▶ [WHAT NEEDS TO BE DONE]: Word for word, please restate the line containing "(456, 228) = (496, 436): none" and all the lines that follow it to the end of the data.

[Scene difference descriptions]
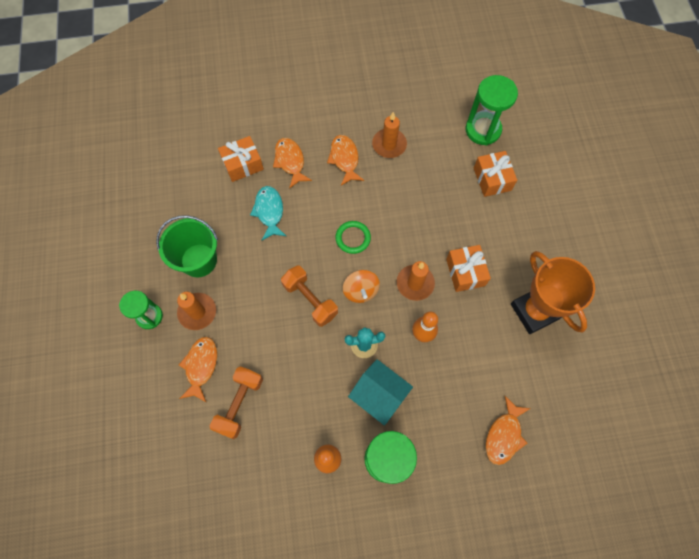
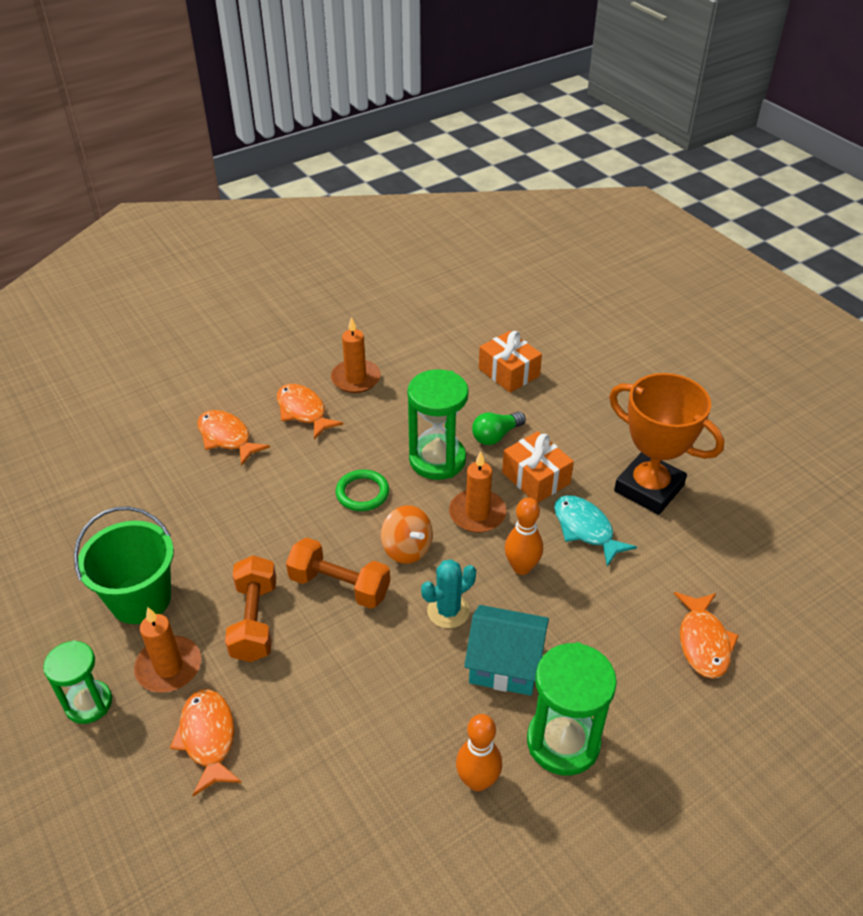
camera: 25 degrees left, 25 degrees down
(239, 404) = (297, 765): orange dumbbell -> orange dumbbell (254, 621)
(243, 164) = (157, 462): orange gift -> none
(269, 211) = (224, 503): turquoise fish -> turquoise fish (585, 529)
(456, 228) = (496, 436): none -> green light bulb
(483, 130) = (467, 329): green hourglass -> green hourglass (437, 460)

▶ [SOLUTION FOR THIS PROBLEM]:
(456, 228) = (496, 436): none -> green light bulb
(483, 130) = (467, 329): green hourglass -> green hourglass (437, 460)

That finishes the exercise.